::: DATA LISTING :::

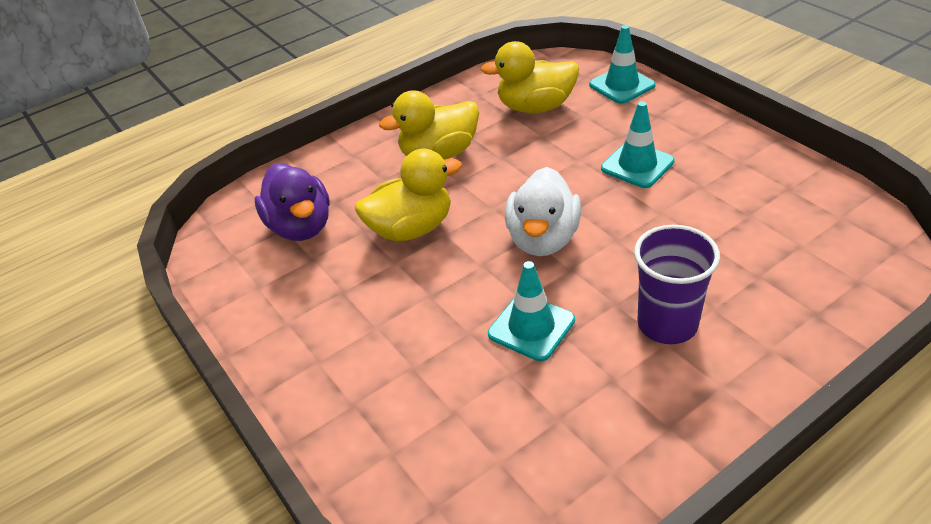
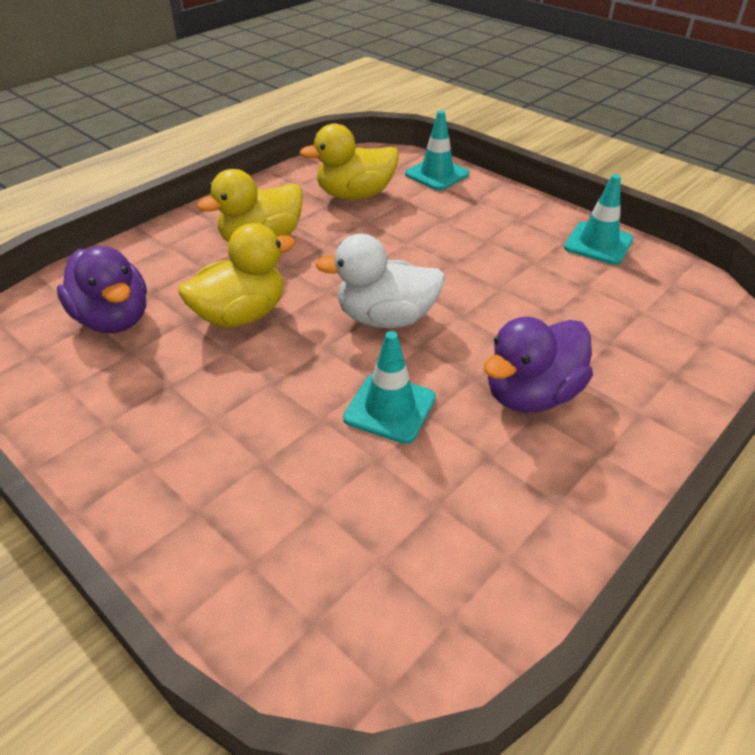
camera: 15 degrees left, 0 degrees up
(543, 239) = (386, 318): white duck -> white duck turned 90 degrees clockwise
(637, 165) = (467, 244): turquoise traffic cone -> turquoise traffic cone (598, 244)
(667, 324) = (531, 394): purple cup -> purple duck

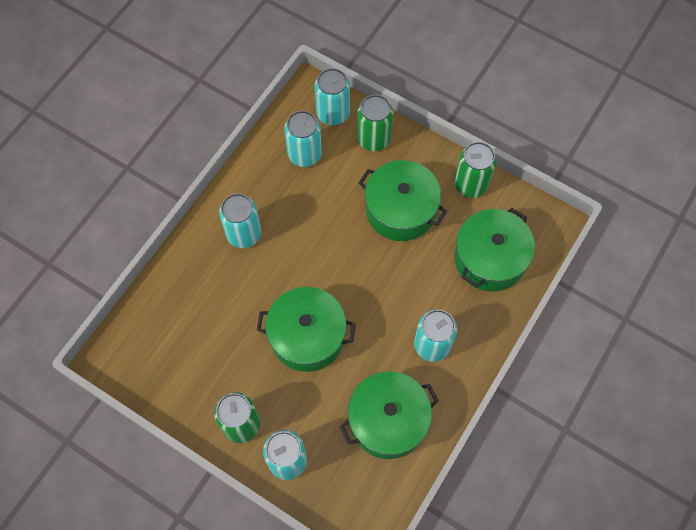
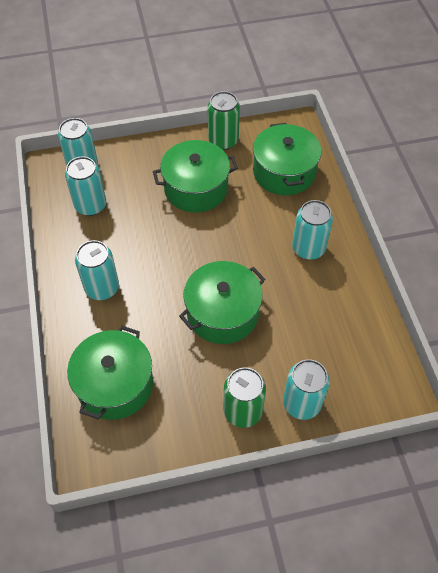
camera: 45 degrees left, 10 degrees down
(373, 139) = (129, 161): green can -> none
(388, 421) = (335, 316): green pot -> green pot (115, 384)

:::

ABOUT THIS EXERCISE: Would you return the material exactly, images excluded?

FINAL ANSWER:
camera: 15 degrees left, 0 degrees up
(543, 239) = (386, 318): white duck -> white duck turned 90 degrees clockwise
(637, 165) = (467, 244): turquoise traffic cone -> turquoise traffic cone (598, 244)
(667, 324) = (531, 394): purple cup -> purple duck

camera: 45 degrees left, 10 degrees down
(373, 139) = (129, 161): green can -> none
(388, 421) = (335, 316): green pot -> green pot (115, 384)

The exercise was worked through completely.